- **What you have to do**
Each line below from the one containing "black triangle: (70, 390)" through the one containing "cyan circle: (223, 510)" should be output exactly as it stands, and no other line should appear.

Data for processing START

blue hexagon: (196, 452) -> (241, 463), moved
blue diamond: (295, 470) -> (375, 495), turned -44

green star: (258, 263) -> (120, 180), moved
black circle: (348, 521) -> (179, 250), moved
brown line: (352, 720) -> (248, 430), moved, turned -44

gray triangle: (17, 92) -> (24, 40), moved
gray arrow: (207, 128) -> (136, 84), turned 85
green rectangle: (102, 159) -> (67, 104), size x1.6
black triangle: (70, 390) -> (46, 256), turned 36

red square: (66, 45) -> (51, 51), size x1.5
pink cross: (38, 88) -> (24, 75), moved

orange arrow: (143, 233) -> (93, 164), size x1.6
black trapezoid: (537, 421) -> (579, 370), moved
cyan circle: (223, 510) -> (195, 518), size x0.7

Data for processing END
Data for processing START

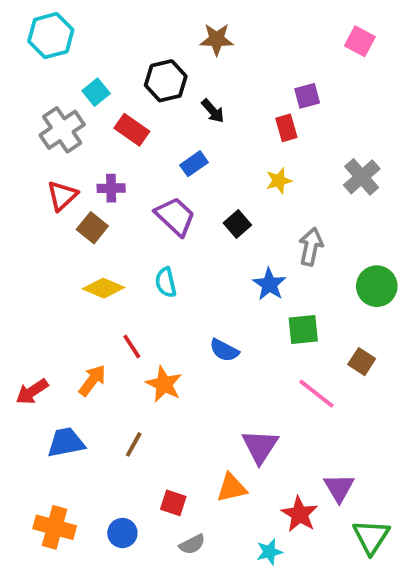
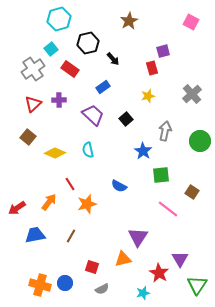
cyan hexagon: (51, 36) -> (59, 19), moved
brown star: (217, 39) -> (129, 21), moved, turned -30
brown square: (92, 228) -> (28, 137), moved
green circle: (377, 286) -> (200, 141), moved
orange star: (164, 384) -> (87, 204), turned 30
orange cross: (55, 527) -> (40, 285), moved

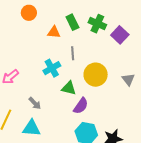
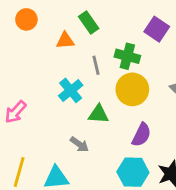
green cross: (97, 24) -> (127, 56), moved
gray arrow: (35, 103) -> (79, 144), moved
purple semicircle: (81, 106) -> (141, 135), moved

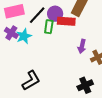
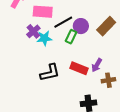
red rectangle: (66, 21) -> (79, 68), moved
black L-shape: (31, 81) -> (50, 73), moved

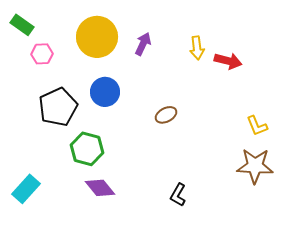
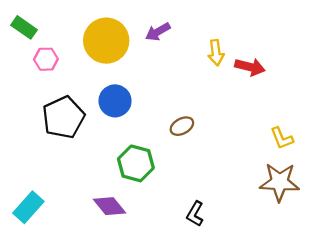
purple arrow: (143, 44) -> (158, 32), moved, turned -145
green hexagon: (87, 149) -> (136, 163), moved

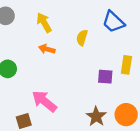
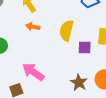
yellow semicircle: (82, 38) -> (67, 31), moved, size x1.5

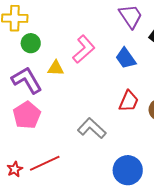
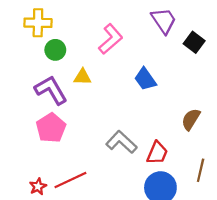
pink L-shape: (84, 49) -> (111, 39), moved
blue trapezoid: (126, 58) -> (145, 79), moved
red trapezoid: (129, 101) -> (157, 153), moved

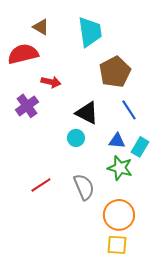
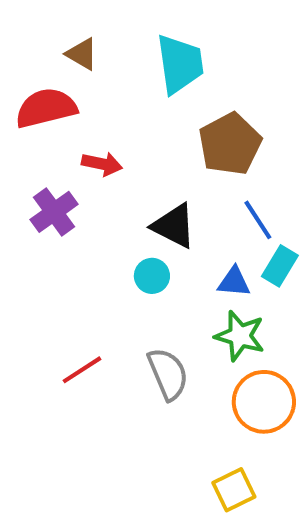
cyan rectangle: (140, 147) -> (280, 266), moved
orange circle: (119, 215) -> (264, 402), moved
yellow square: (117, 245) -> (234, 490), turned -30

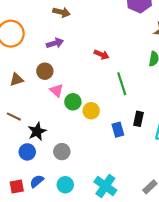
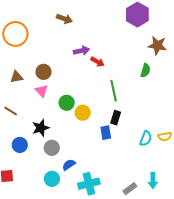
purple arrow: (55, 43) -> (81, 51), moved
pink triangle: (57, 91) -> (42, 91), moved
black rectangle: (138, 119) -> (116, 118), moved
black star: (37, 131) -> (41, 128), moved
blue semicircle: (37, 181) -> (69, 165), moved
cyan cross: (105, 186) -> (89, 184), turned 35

Data for processing END

- **Written answer**
black triangle: (70, 390) -> (46, 256), turned 36

red square: (66, 45) -> (51, 51), size x1.5
pink cross: (38, 88) -> (24, 75), moved

orange arrow: (143, 233) -> (93, 164), size x1.6
black trapezoid: (537, 421) -> (579, 370), moved
cyan circle: (223, 510) -> (195, 518), size x0.7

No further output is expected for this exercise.